--- START ---

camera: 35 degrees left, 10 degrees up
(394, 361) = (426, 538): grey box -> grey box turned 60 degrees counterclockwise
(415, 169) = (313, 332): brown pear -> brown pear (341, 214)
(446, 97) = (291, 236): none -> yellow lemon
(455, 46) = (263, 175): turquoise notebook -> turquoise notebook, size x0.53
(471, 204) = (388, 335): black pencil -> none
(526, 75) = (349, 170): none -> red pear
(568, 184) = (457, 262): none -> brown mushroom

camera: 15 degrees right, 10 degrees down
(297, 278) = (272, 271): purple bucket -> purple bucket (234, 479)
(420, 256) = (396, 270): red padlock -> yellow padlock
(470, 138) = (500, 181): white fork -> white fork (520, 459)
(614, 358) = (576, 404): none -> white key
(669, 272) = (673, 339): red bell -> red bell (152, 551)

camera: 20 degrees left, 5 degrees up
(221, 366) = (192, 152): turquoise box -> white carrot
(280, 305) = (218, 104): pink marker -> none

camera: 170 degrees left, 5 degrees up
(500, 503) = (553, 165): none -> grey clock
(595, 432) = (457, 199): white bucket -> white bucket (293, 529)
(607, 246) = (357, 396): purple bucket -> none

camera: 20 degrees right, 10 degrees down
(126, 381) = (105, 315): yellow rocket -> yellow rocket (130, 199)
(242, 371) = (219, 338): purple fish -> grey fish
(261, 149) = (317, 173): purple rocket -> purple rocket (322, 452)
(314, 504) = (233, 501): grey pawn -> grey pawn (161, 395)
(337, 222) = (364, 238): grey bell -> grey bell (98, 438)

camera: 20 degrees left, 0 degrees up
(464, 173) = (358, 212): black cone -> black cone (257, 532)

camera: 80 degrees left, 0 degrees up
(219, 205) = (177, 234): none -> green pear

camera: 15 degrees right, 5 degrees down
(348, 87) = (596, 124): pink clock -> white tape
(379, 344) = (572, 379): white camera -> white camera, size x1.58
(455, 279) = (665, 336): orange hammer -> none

--- END ---

→ **Exercise goal**
Every record in the listing above should be reproduced exactly.

→ **Answer box**
camera: 35 degrees left, 10 degrees up
(394, 361) = (426, 538): grey box -> grey box turned 60 degrees counterclockwise
(415, 169) = (313, 332): brown pear -> brown pear (341, 214)
(446, 97) = (291, 236): none -> yellow lemon
(455, 46) = (263, 175): turquoise notebook -> turquoise notebook, size x0.53
(471, 204) = (388, 335): black pencil -> none
(526, 75) = (349, 170): none -> red pear
(568, 184) = (457, 262): none -> brown mushroom

camera: 15 degrees right, 10 degrees down
(297, 278) = (272, 271): purple bucket -> purple bucket (234, 479)
(420, 256) = (396, 270): red padlock -> yellow padlock
(470, 138) = (500, 181): white fork -> white fork (520, 459)
(614, 358) = (576, 404): none -> white key
(669, 272) = (673, 339): red bell -> red bell (152, 551)

camera: 20 degrees left, 5 degrees up
(221, 366) = (192, 152): turquoise box -> white carrot
(280, 305) = (218, 104): pink marker -> none

camera: 170 degrees left, 5 degrees up
(500, 503) = (553, 165): none -> grey clock
(595, 432) = (457, 199): white bucket -> white bucket (293, 529)
(607, 246) = (357, 396): purple bucket -> none

camera: 20 degrees right, 10 degrees down
(126, 381) = (105, 315): yellow rocket -> yellow rocket (130, 199)
(242, 371) = (219, 338): purple fish -> grey fish
(261, 149) = (317, 173): purple rocket -> purple rocket (322, 452)
(314, 504) = (233, 501): grey pawn -> grey pawn (161, 395)
(337, 222) = (364, 238): grey bell -> grey bell (98, 438)

camera: 20 degrees left, 0 degrees up
(464, 173) = (358, 212): black cone -> black cone (257, 532)

camera: 80 degrees left, 0 degrees up
(219, 205) = (177, 234): none -> green pear

camera: 15 degrees right, 5 degrees down
(348, 87) = (596, 124): pink clock -> white tape
(379, 344) = (572, 379): white camera -> white camera, size x1.58
(455, 279) = (665, 336): orange hammer -> none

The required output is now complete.